WORK ITEM: Once you reach the line containing "S202: button (SEL0, SEL2)", return it and every line after it exactly, through the end of the records below, with no pictures.

DATA FOR THIS EXERCISE:
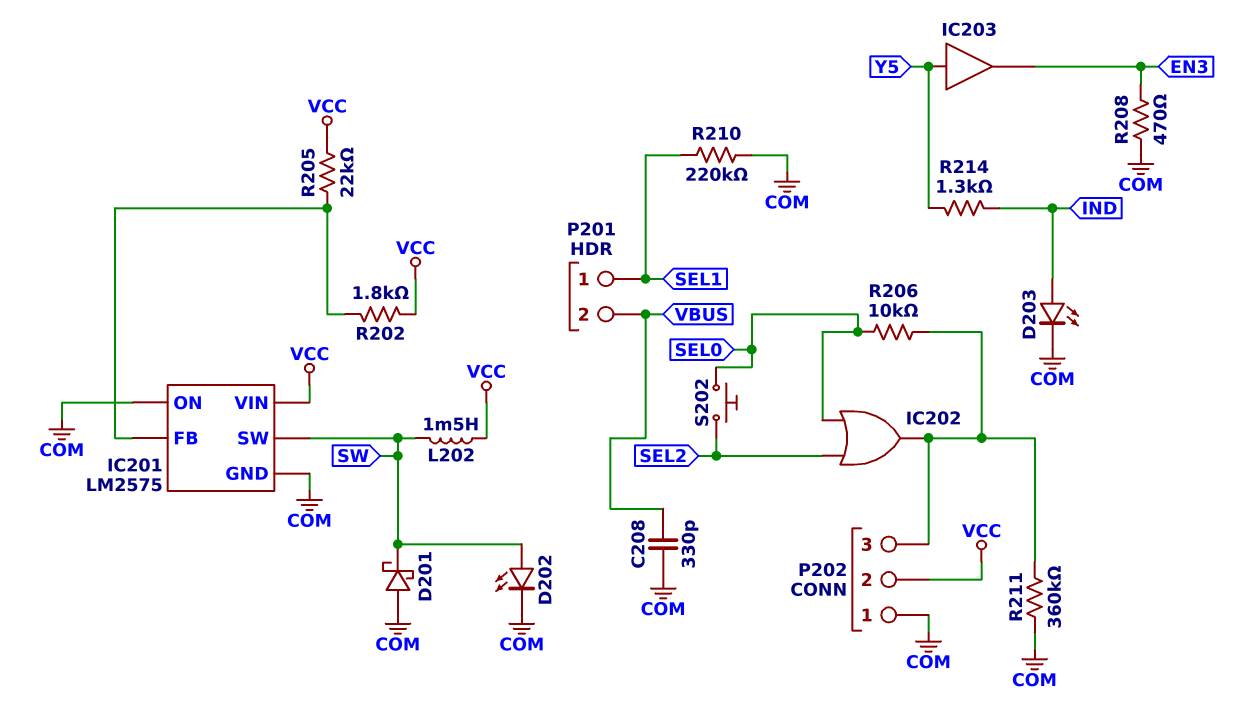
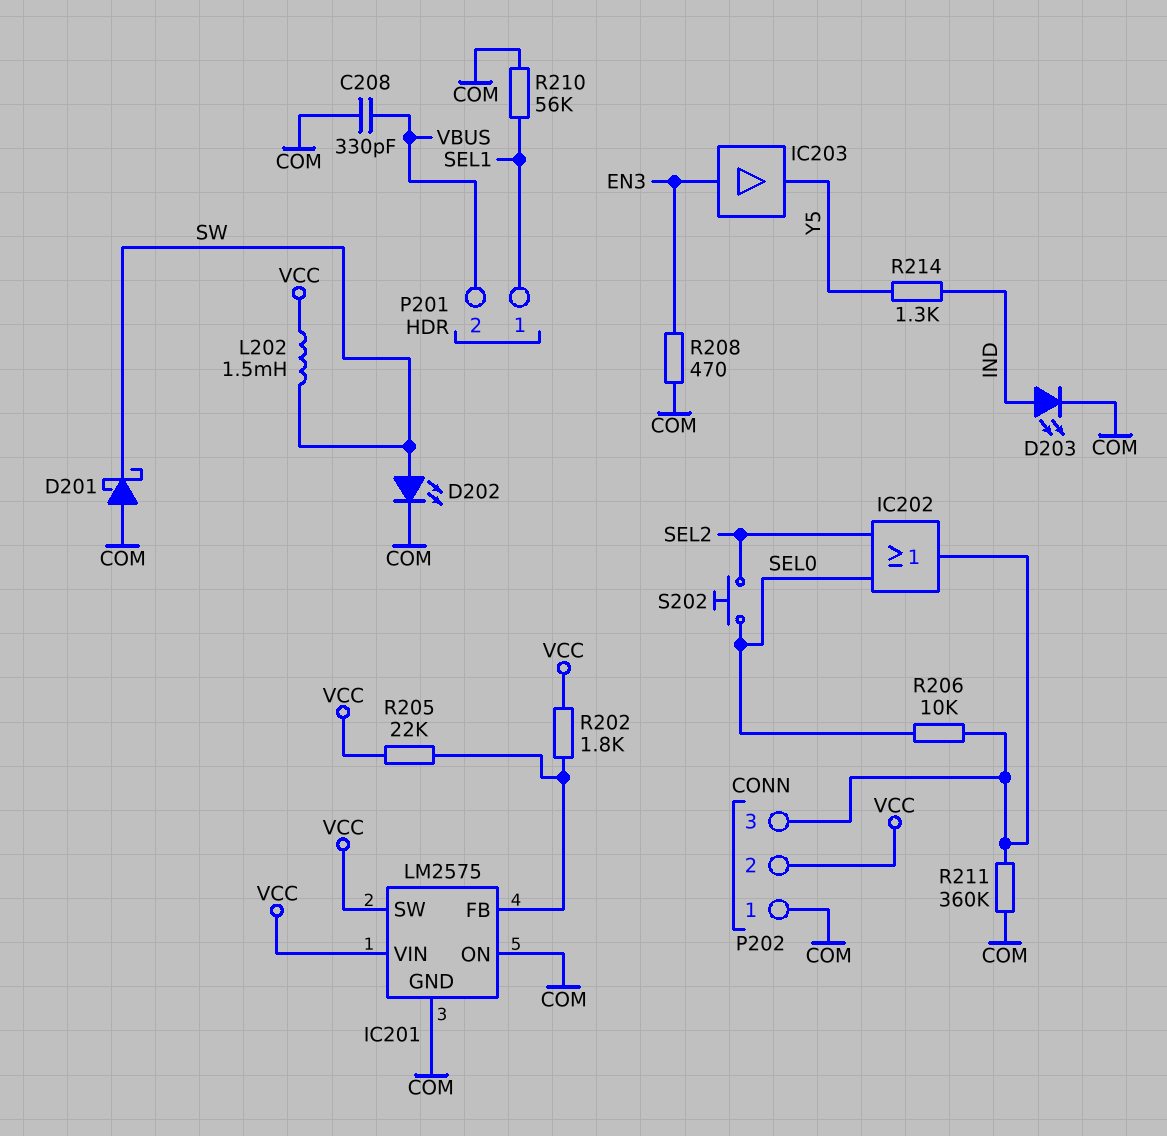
IC201 pin SW: SW -> VCC
IC203: buffer (in Y5, out EN3) -> buffer (in EN3, out Y5)
R210: 220k (COM, SEL1) -> 56k (COM, SEL1)

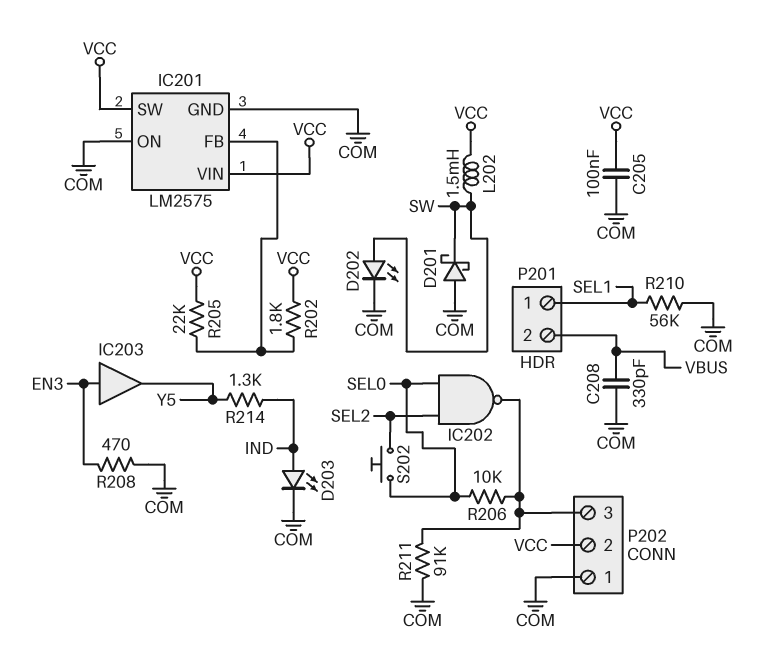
C205: none -> 100nF (COM, VCC)
IC202: OR (in SEL0, in SEL2, out P202/3) -> NAND (in SEL0, in SEL2, out P202/3)
R211: 360k (COM, P202/3) -> 91k (COM, P202/3)

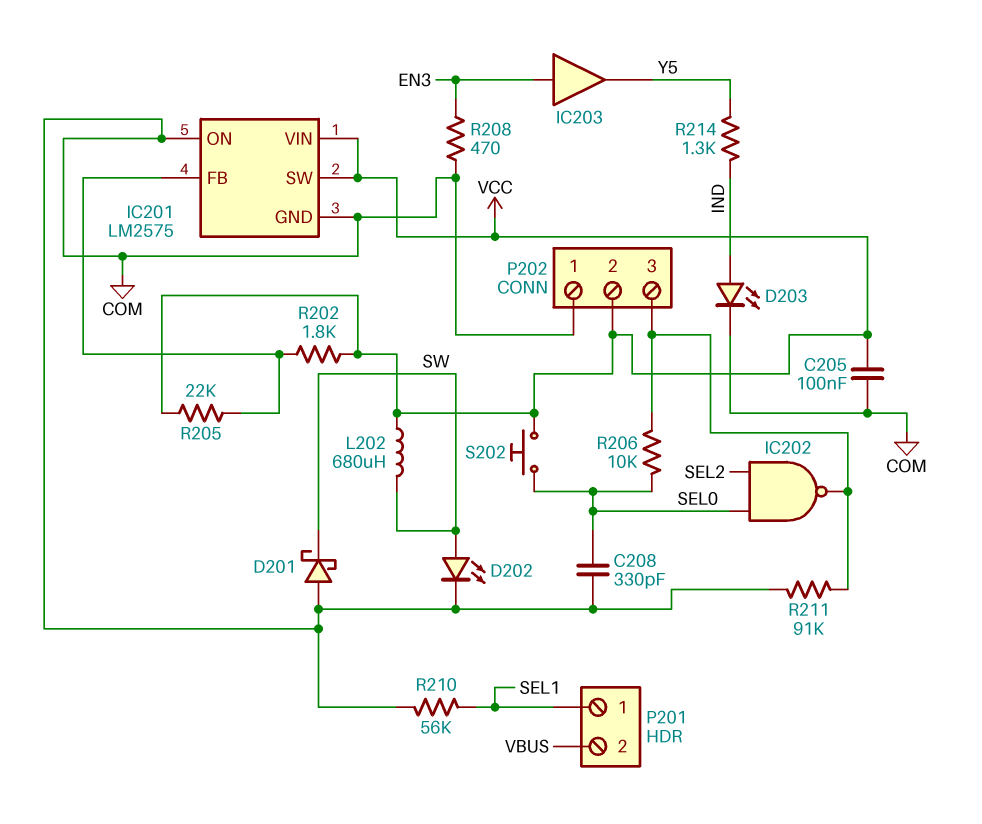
C208: 330pF (COM, VBUS) -> 330pF (COM, SEL0)
L202: 1.5mH (SW, VCC) -> 680uH (SW, VCC)
S202: button (SEL0, SEL2) -> button (SEL0, VCC)

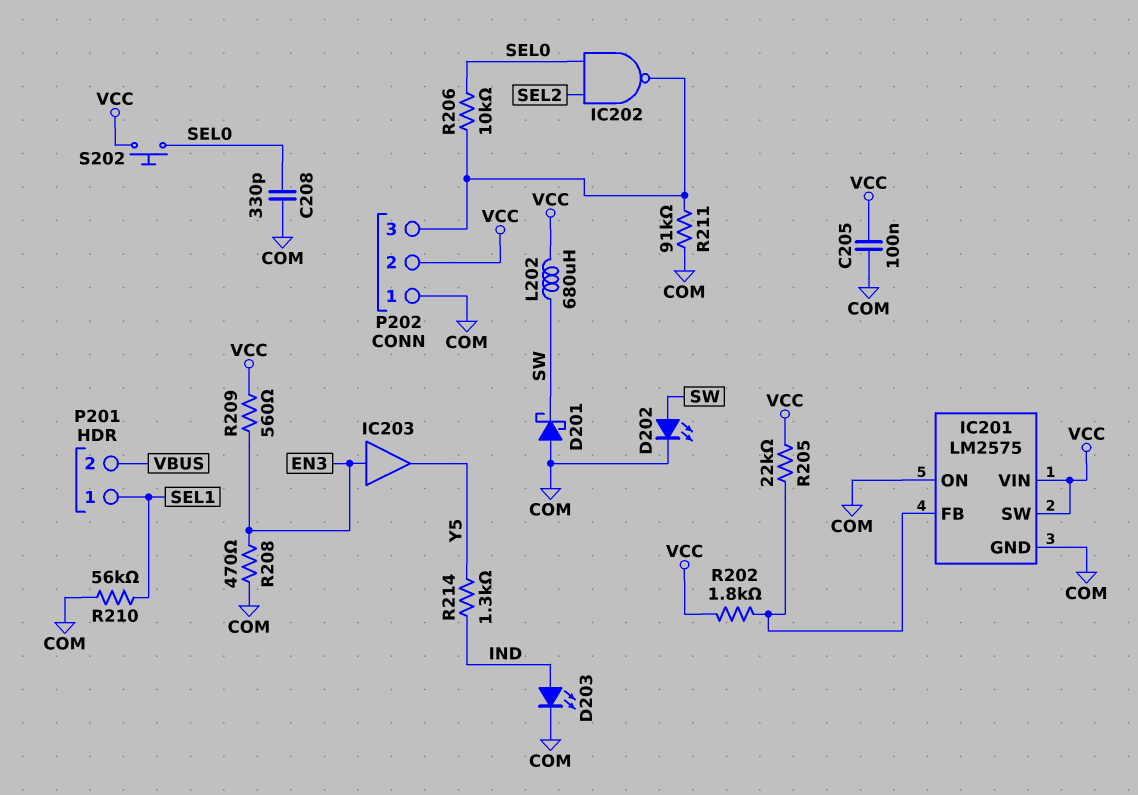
R209: none -> 560 (EN3, VCC)

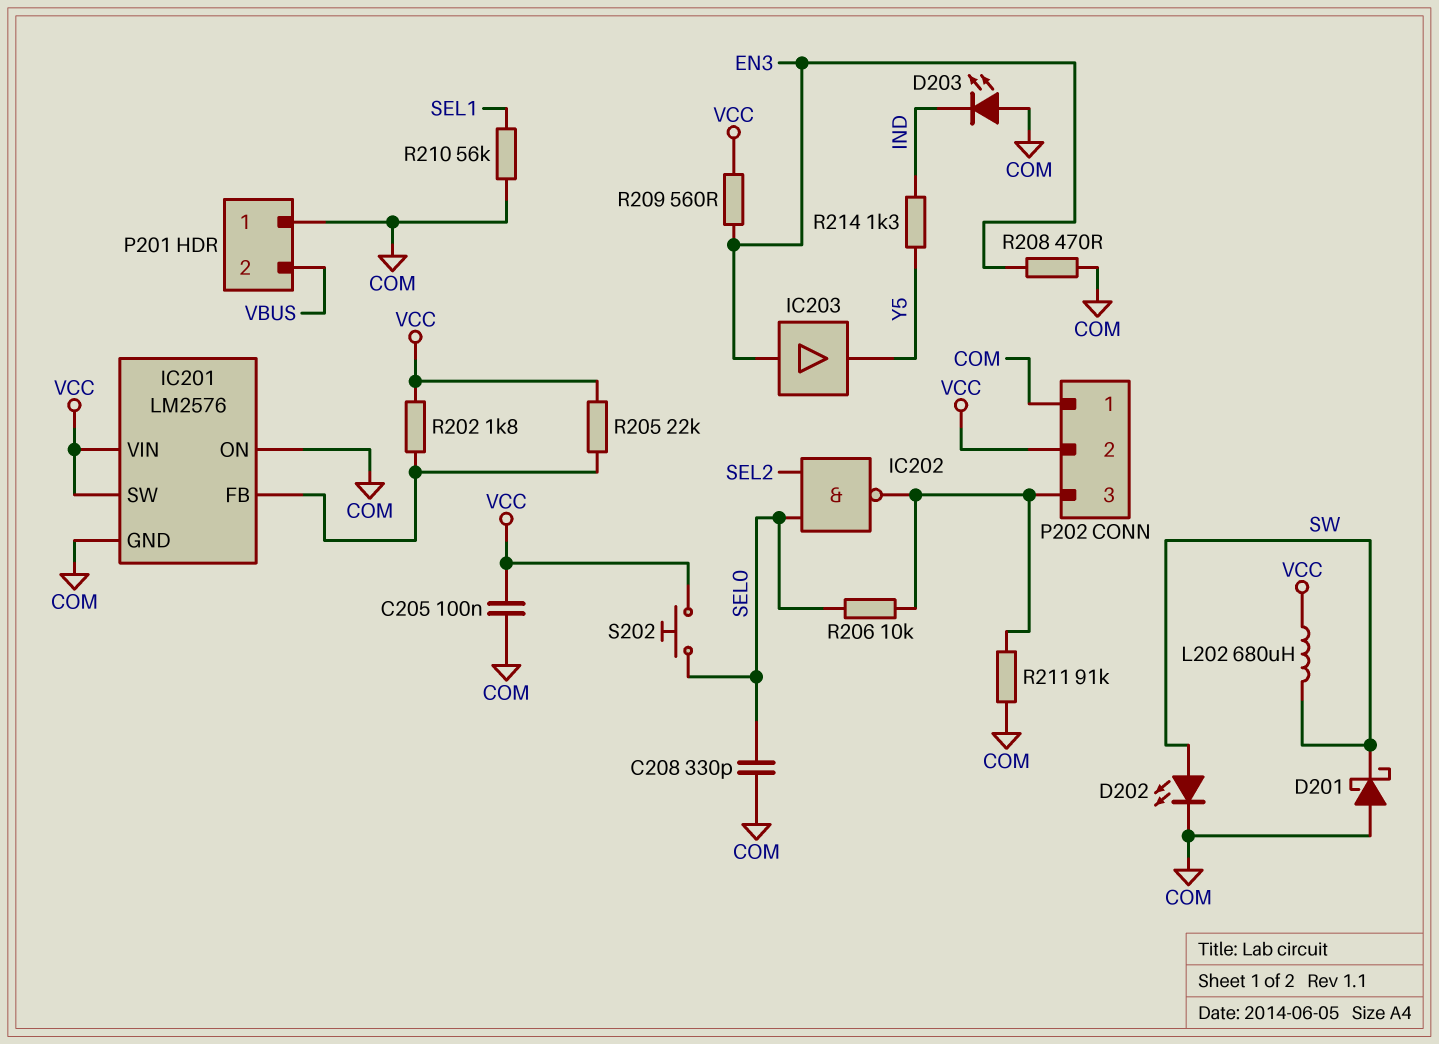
D203: LED (A IND, K COM) -> LED (A COM, K IND)
IC201: LM2575 -> LM2576
P201 pin 1: SEL1 -> COM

RESPONSE TO THIS EXERCISE:
S202: button (SEL0, SEL2) -> button (SEL0, VCC)

R209: none -> 560 (EN3, VCC)

D203: LED (A IND, K COM) -> LED (A COM, K IND)
IC201: LM2575 -> LM2576
P201 pin 1: SEL1 -> COM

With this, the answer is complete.